● How to complete this task:
From the listing below, set down exactly the lines between the one holding "turquoise spray bottle: 3 -> 1" and the one holding "yellow bell: 3 -> 4", inclusive. No other line is wanted.

● Extracted records:
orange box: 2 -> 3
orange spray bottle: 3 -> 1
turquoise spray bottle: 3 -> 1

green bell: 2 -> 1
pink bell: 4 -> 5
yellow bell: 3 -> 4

--

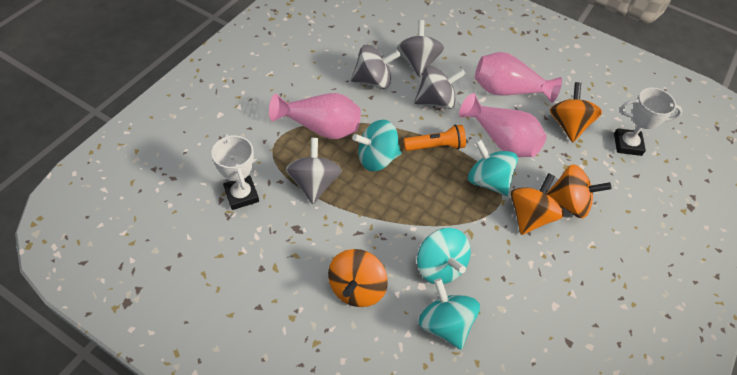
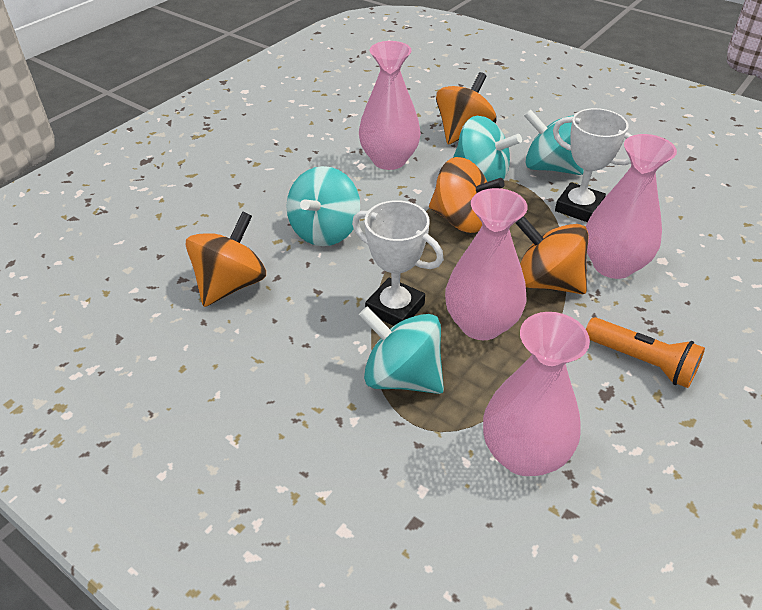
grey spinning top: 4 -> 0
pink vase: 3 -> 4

● Answer area:
turquoise spray bottle: 3 -> 1

green bell: 2 -> 1
pink bell: 4 -> 5
yellow bell: 3 -> 4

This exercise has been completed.